▶ Task instructions: Among the lines below, count those that include "cyan", and state the count alone.

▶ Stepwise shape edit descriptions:
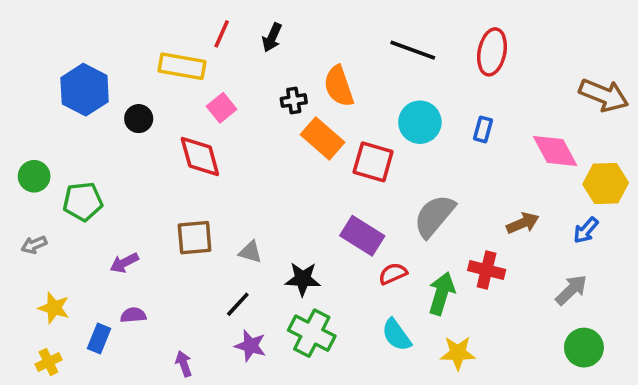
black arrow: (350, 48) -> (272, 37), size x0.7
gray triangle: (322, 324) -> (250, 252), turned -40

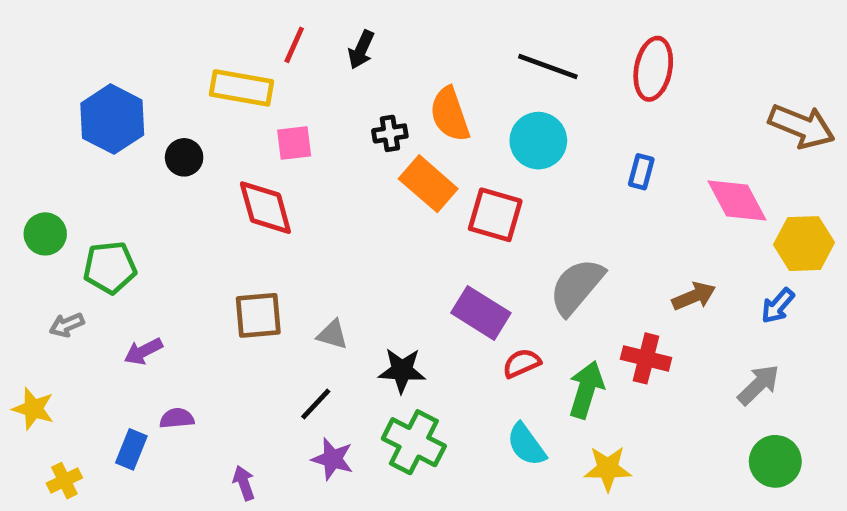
pink square: (222, 108) -> (294, 143), turned 32
cyan circle: (420, 122) -> (538, 141), moved
gray arrow: (34, 245) -> (67, 325), moved
purple arrow: (124, 263) -> (143, 351), moved
yellow star: (54, 308) -> (33, 409), moved

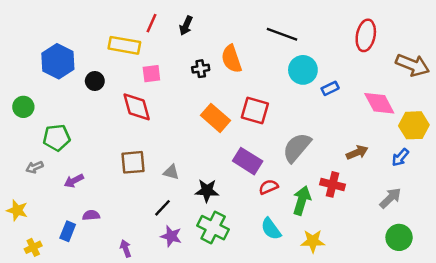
red ellipse: (653, 69) -> (366, 35), moved
cyan circle: (538, 141) -> (303, 70), moved
blue rectangle: (641, 172) -> (330, 88), turned 49
orange rectangle: (428, 184) -> (215, 118), moved
green circle: (45, 234) -> (23, 107), moved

▶ Reply to the task: 2